* _TASK STATEMENT_
When you reach the line in the listing below that contains "black cylinder [127,327,185,381]", begin returning lines exactly as written, and stop after the line that contains "black screwdriver [716,199,780,258]". Return no other lines.

Start of INPUT

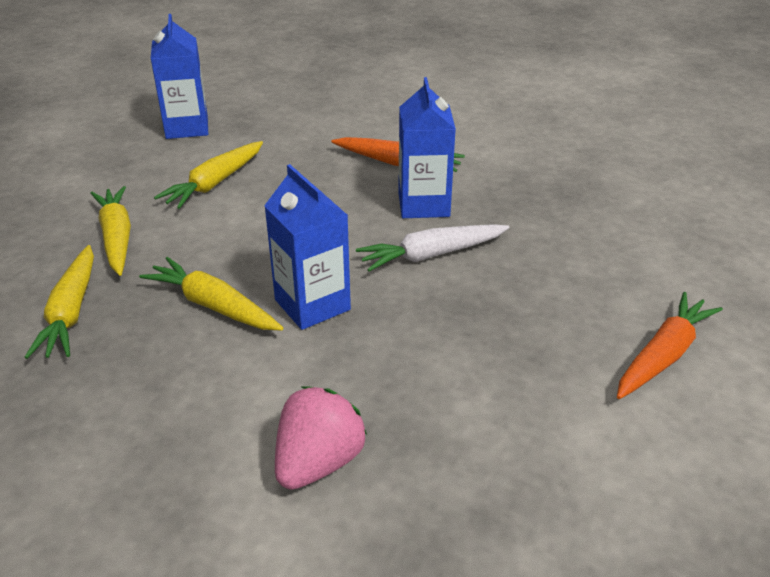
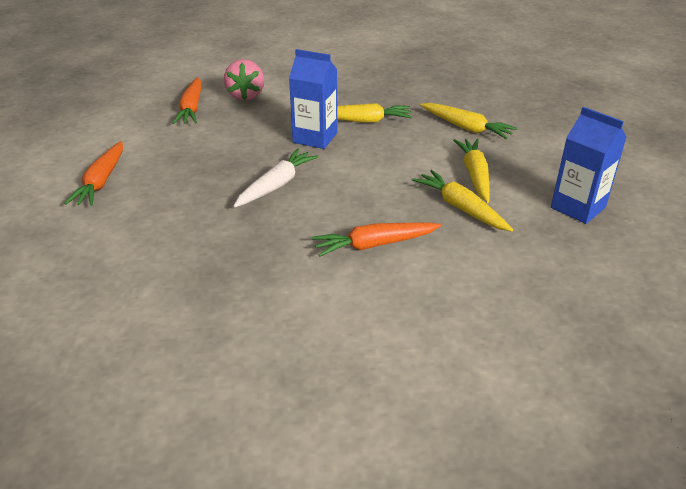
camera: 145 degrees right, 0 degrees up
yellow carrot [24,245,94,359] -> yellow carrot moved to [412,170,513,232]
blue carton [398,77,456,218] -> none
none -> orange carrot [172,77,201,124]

End of INPUT
Start of INPUT

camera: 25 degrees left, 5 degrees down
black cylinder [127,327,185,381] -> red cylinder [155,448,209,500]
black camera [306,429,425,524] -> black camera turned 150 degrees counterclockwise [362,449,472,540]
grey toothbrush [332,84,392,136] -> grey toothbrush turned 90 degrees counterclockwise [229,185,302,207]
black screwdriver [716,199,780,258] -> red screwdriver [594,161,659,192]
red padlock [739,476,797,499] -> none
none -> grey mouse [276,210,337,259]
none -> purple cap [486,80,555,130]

End of INPUT
Start of INPUT

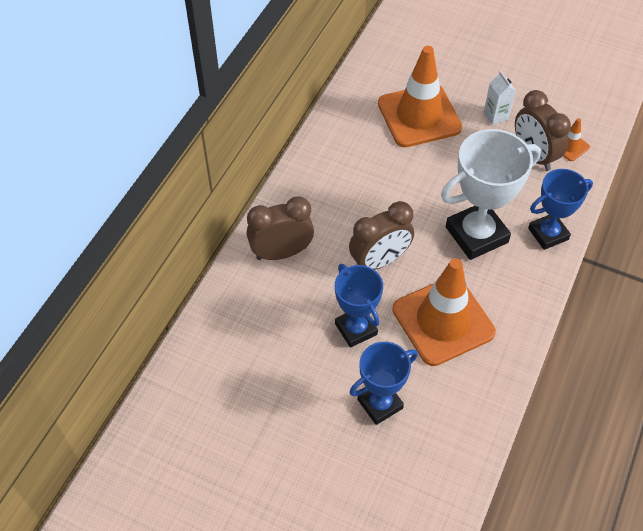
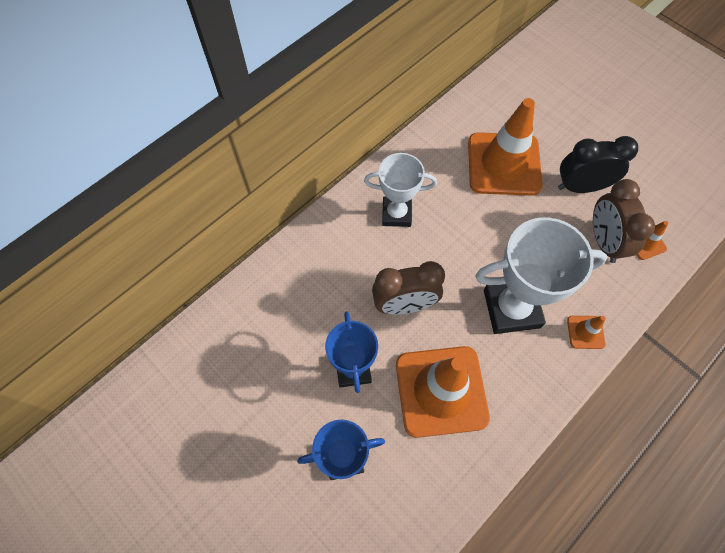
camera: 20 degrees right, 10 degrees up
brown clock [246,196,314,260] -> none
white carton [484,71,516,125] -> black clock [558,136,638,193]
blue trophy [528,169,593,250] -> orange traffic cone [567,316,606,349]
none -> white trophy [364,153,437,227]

End of INPUT

* _TASK RESULT_
black cylinder [127,327,185,381] -> red cylinder [155,448,209,500]
black camera [306,429,425,524] -> black camera turned 150 degrees counterclockwise [362,449,472,540]
grey toothbrush [332,84,392,136] -> grey toothbrush turned 90 degrees counterclockwise [229,185,302,207]
black screwdriver [716,199,780,258] -> red screwdriver [594,161,659,192]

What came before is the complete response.